:: WHAT NEEDS TO BE DONE ::
Only the lines of the data below from the one with "yellow glasses: 0 -> 2" through the one with "turquoise donut: 3 -> 1" are wanted. Repeat them exactly.

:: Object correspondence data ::
::::::

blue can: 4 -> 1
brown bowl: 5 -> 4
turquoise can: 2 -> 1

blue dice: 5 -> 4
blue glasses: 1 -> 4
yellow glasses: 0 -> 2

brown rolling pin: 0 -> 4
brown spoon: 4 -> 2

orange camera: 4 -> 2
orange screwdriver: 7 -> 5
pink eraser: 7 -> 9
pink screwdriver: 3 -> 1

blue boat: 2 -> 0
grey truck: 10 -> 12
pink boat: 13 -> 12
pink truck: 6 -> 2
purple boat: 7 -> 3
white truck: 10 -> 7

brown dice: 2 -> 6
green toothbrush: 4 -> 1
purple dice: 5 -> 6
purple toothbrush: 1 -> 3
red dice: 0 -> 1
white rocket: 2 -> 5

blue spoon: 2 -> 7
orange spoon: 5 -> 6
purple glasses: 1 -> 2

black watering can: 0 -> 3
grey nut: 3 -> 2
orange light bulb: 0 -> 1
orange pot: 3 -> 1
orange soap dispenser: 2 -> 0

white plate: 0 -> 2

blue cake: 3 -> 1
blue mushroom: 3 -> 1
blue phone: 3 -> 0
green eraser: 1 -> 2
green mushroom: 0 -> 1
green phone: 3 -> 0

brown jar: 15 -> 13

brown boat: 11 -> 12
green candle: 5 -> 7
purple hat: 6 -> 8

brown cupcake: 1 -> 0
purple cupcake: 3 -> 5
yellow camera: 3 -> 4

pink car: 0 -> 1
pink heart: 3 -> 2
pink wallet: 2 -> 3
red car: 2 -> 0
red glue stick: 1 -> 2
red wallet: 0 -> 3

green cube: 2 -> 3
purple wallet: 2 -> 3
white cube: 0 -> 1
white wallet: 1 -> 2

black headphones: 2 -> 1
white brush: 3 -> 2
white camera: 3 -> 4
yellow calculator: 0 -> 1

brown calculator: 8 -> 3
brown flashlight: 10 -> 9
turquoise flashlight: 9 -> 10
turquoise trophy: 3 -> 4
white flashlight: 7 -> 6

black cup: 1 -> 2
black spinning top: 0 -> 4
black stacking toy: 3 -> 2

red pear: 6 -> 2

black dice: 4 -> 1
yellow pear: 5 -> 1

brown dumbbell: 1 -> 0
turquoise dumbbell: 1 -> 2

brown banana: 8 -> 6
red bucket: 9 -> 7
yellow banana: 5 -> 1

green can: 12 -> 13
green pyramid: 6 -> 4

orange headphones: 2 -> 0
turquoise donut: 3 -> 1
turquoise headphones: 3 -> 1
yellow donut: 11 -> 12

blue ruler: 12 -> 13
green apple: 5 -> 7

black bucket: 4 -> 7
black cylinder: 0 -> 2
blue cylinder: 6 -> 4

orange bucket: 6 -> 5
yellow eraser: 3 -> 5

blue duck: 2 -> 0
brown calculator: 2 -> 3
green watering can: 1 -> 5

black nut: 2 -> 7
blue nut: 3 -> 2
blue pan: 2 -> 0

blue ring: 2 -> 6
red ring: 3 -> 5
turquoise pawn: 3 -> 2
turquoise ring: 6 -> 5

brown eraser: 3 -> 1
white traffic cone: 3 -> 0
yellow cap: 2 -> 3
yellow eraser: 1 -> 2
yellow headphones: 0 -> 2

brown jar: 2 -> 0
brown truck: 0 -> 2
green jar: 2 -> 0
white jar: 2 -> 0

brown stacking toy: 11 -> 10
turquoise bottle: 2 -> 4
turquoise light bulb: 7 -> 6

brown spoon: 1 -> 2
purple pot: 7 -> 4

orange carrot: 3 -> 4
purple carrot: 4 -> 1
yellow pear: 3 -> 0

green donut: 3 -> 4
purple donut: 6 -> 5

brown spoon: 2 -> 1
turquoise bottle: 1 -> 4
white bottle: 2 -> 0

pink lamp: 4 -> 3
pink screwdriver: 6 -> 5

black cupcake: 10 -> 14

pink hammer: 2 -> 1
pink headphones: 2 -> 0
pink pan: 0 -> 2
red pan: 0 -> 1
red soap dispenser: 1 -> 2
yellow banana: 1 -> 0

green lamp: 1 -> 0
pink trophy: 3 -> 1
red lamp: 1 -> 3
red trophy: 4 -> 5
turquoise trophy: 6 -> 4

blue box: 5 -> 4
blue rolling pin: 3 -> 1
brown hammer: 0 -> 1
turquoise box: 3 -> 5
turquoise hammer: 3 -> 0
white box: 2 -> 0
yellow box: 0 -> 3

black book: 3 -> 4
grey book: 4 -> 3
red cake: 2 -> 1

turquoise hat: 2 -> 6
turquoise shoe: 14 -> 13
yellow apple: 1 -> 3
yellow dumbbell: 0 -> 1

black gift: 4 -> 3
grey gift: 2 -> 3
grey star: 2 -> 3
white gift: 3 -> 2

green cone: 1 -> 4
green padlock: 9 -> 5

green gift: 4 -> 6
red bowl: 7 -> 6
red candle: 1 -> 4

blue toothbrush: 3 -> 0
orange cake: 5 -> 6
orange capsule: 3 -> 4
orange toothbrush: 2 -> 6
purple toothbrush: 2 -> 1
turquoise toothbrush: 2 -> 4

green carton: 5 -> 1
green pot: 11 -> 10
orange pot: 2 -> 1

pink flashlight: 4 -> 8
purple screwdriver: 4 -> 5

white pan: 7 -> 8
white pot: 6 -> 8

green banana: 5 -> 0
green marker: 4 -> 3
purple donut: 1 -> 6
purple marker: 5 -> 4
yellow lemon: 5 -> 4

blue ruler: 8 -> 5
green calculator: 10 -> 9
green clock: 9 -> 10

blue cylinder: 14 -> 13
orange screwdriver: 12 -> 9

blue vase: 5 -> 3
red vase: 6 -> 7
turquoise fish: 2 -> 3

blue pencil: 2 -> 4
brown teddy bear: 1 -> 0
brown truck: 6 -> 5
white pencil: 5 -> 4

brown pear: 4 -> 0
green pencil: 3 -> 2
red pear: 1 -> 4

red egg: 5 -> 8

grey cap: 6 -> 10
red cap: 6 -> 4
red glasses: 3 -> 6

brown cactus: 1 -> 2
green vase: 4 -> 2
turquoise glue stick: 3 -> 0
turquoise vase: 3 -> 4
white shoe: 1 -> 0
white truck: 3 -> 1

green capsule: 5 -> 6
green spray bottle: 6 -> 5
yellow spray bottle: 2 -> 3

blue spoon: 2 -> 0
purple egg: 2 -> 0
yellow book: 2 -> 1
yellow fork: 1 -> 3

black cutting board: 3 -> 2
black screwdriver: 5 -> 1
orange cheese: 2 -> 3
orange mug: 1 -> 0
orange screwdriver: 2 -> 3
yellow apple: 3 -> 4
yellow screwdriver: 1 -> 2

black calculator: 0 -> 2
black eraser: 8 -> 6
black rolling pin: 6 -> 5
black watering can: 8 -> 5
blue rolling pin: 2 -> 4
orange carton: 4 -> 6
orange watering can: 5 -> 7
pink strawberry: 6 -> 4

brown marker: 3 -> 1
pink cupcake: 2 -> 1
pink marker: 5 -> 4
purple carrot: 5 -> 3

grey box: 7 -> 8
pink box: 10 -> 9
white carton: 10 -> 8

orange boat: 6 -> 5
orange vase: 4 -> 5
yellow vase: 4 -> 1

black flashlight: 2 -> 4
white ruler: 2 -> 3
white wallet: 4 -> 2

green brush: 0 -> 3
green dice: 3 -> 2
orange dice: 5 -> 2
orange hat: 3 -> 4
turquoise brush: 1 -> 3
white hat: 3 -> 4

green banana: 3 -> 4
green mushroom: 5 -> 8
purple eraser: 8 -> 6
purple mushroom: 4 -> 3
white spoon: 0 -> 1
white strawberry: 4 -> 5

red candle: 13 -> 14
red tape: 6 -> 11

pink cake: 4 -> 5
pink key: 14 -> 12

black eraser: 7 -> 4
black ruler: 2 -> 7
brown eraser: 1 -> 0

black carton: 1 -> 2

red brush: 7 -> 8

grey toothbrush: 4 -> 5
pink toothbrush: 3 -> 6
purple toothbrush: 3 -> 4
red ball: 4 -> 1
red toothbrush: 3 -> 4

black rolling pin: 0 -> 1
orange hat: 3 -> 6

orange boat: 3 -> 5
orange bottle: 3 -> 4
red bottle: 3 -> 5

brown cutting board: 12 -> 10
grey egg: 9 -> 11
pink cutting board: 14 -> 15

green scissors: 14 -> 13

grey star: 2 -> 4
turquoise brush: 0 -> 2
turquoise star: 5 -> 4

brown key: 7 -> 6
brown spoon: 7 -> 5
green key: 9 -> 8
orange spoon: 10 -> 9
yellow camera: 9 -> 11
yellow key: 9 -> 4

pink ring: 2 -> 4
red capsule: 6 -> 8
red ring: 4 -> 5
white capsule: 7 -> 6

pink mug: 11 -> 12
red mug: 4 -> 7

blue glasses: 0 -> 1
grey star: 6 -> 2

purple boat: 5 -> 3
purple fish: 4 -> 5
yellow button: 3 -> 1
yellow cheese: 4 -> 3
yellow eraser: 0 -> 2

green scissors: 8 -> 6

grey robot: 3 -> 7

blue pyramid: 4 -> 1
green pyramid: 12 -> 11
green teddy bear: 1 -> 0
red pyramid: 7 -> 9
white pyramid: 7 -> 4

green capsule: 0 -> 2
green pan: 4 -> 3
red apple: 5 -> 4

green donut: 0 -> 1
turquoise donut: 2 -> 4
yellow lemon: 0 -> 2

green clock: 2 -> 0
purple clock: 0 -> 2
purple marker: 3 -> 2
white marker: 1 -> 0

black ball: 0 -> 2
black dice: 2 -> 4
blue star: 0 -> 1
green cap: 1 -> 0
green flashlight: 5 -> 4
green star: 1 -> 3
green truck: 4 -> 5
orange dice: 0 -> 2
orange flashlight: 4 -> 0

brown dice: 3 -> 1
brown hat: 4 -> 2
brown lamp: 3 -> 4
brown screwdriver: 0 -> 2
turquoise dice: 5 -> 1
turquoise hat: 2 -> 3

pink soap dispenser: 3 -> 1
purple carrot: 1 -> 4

::::::

:: OUTPUT OF THE TASK ::
yellow glasses: 0 -> 2

brown rolling pin: 0 -> 4
brown spoon: 4 -> 2

orange camera: 4 -> 2
orange screwdriver: 7 -> 5
pink eraser: 7 -> 9
pink screwdriver: 3 -> 1

blue boat: 2 -> 0
grey truck: 10 -> 12
pink boat: 13 -> 12
pink truck: 6 -> 2
purple boat: 7 -> 3
white truck: 10 -> 7

brown dice: 2 -> 6
green toothbrush: 4 -> 1
purple dice: 5 -> 6
purple toothbrush: 1 -> 3
red dice: 0 -> 1
white rocket: 2 -> 5

blue spoon: 2 -> 7
orange spoon: 5 -> 6
purple glasses: 1 -> 2

black watering can: 0 -> 3
grey nut: 3 -> 2
orange light bulb: 0 -> 1
orange pot: 3 -> 1
orange soap dispenser: 2 -> 0

white plate: 0 -> 2

blue cake: 3 -> 1
blue mushroom: 3 -> 1
blue phone: 3 -> 0
green eraser: 1 -> 2
green mushroom: 0 -> 1
green phone: 3 -> 0

brown jar: 15 -> 13

brown boat: 11 -> 12
green candle: 5 -> 7
purple hat: 6 -> 8

brown cupcake: 1 -> 0
purple cupcake: 3 -> 5
yellow camera: 3 -> 4

pink car: 0 -> 1
pink heart: 3 -> 2
pink wallet: 2 -> 3
red car: 2 -> 0
red glue stick: 1 -> 2
red wallet: 0 -> 3

green cube: 2 -> 3
purple wallet: 2 -> 3
white cube: 0 -> 1
white wallet: 1 -> 2

black headphones: 2 -> 1
white brush: 3 -> 2
white camera: 3 -> 4
yellow calculator: 0 -> 1

brown calculator: 8 -> 3
brown flashlight: 10 -> 9
turquoise flashlight: 9 -> 10
turquoise trophy: 3 -> 4
white flashlight: 7 -> 6

black cup: 1 -> 2
black spinning top: 0 -> 4
black stacking toy: 3 -> 2

red pear: 6 -> 2

black dice: 4 -> 1
yellow pear: 5 -> 1

brown dumbbell: 1 -> 0
turquoise dumbbell: 1 -> 2

brown banana: 8 -> 6
red bucket: 9 -> 7
yellow banana: 5 -> 1

green can: 12 -> 13
green pyramid: 6 -> 4

orange headphones: 2 -> 0
turquoise donut: 3 -> 1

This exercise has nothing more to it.